About this task: The listing below should be printed exactly, though its pictures must not be.

Records to process:

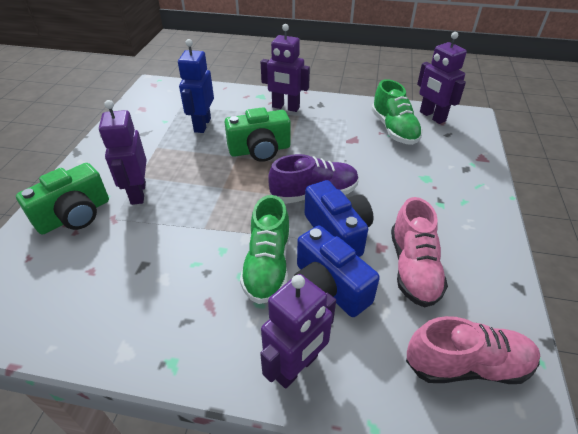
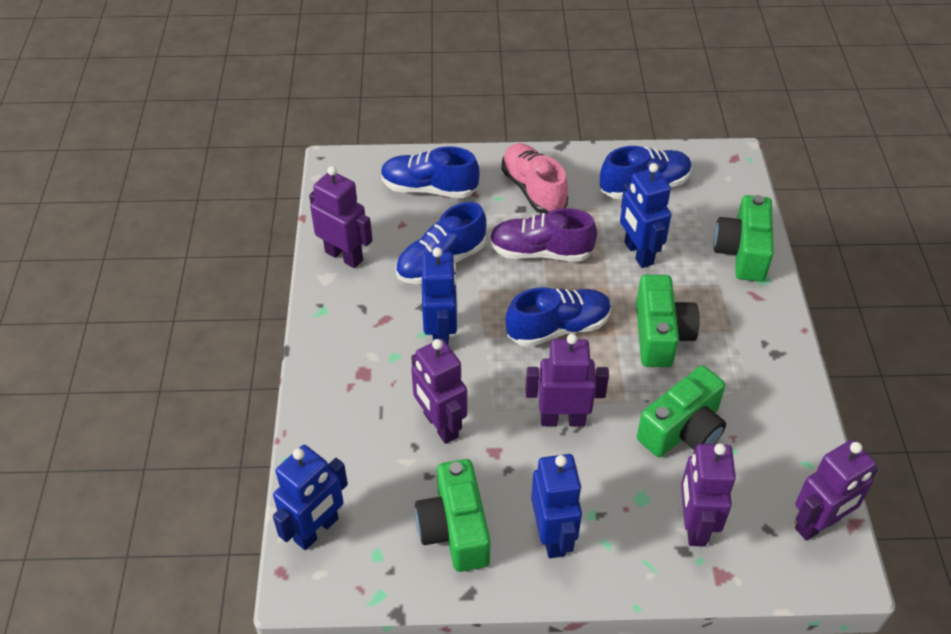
blue camera: 2 -> 0
blue robot: 1 -> 4
blue shoe: 0 -> 4
green camera: 2 -> 4
green shoe: 2 -> 0
pink shoe: 2 -> 1
purple robot: 4 -> 5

Expected answer:
blue camera: 2 -> 0
blue robot: 1 -> 4
blue shoe: 0 -> 4
green camera: 2 -> 4
green shoe: 2 -> 0
pink shoe: 2 -> 1
purple robot: 4 -> 5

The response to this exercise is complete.